(Data supplied)
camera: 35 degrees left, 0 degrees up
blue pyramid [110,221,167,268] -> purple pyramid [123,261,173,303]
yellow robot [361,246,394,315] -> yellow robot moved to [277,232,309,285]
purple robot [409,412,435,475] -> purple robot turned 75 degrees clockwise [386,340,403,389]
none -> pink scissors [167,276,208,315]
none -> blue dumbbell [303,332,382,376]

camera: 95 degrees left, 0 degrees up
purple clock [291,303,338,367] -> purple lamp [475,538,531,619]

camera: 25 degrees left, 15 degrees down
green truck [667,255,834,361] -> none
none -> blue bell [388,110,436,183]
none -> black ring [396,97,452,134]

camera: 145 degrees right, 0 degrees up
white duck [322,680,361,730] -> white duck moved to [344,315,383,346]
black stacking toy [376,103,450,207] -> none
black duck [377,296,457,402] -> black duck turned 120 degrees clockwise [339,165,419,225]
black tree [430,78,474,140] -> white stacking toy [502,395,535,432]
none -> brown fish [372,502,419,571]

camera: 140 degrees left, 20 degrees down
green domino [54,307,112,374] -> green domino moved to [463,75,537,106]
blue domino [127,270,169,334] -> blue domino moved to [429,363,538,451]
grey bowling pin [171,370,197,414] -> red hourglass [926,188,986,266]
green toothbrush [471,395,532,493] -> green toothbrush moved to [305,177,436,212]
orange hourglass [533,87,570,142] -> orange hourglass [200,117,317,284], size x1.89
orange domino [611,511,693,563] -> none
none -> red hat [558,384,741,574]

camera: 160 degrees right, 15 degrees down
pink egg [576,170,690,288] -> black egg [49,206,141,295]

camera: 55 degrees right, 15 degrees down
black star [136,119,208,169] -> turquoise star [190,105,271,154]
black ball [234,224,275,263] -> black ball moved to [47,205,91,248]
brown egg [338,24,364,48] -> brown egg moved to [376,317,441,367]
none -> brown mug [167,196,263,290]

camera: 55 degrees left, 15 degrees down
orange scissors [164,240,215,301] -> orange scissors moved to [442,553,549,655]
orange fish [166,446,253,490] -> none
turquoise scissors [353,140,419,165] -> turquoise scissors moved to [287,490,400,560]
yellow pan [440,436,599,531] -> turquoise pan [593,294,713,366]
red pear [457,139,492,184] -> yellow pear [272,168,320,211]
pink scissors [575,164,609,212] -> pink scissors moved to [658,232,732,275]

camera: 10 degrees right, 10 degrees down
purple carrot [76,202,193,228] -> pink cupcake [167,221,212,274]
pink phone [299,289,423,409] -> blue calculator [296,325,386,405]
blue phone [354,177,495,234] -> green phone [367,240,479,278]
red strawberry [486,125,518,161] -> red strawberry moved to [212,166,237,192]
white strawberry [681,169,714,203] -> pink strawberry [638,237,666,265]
(End Data supplied)
Exercise description =
Repeat the records above in full, character for character.

Response to the exercise =
camera: 35 degrees left, 0 degrees up
blue pyramid [110,221,167,268] -> purple pyramid [123,261,173,303]
yellow robot [361,246,394,315] -> yellow robot moved to [277,232,309,285]
purple robot [409,412,435,475] -> purple robot turned 75 degrees clockwise [386,340,403,389]
none -> pink scissors [167,276,208,315]
none -> blue dumbbell [303,332,382,376]

camera: 95 degrees left, 0 degrees up
purple clock [291,303,338,367] -> purple lamp [475,538,531,619]

camera: 25 degrees left, 15 degrees down
green truck [667,255,834,361] -> none
none -> blue bell [388,110,436,183]
none -> black ring [396,97,452,134]

camera: 145 degrees right, 0 degrees up
white duck [322,680,361,730] -> white duck moved to [344,315,383,346]
black stacking toy [376,103,450,207] -> none
black duck [377,296,457,402] -> black duck turned 120 degrees clockwise [339,165,419,225]
black tree [430,78,474,140] -> white stacking toy [502,395,535,432]
none -> brown fish [372,502,419,571]

camera: 140 degrees left, 20 degrees down
green domino [54,307,112,374] -> green domino moved to [463,75,537,106]
blue domino [127,270,169,334] -> blue domino moved to [429,363,538,451]
grey bowling pin [171,370,197,414] -> red hourglass [926,188,986,266]
green toothbrush [471,395,532,493] -> green toothbrush moved to [305,177,436,212]
orange hourglass [533,87,570,142] -> orange hourglass [200,117,317,284], size x1.89
orange domino [611,511,693,563] -> none
none -> red hat [558,384,741,574]

camera: 160 degrees right, 15 degrees down
pink egg [576,170,690,288] -> black egg [49,206,141,295]

camera: 55 degrees right, 15 degrees down
black star [136,119,208,169] -> turquoise star [190,105,271,154]
black ball [234,224,275,263] -> black ball moved to [47,205,91,248]
brown egg [338,24,364,48] -> brown egg moved to [376,317,441,367]
none -> brown mug [167,196,263,290]

camera: 55 degrees left, 15 degrees down
orange scissors [164,240,215,301] -> orange scissors moved to [442,553,549,655]
orange fish [166,446,253,490] -> none
turquoise scissors [353,140,419,165] -> turquoise scissors moved to [287,490,400,560]
yellow pan [440,436,599,531] -> turquoise pan [593,294,713,366]
red pear [457,139,492,184] -> yellow pear [272,168,320,211]
pink scissors [575,164,609,212] -> pink scissors moved to [658,232,732,275]

camera: 10 degrees right, 10 degrees down
purple carrot [76,202,193,228] -> pink cupcake [167,221,212,274]
pink phone [299,289,423,409] -> blue calculator [296,325,386,405]
blue phone [354,177,495,234] -> green phone [367,240,479,278]
red strawberry [486,125,518,161] -> red strawberry moved to [212,166,237,192]
white strawberry [681,169,714,203] -> pink strawberry [638,237,666,265]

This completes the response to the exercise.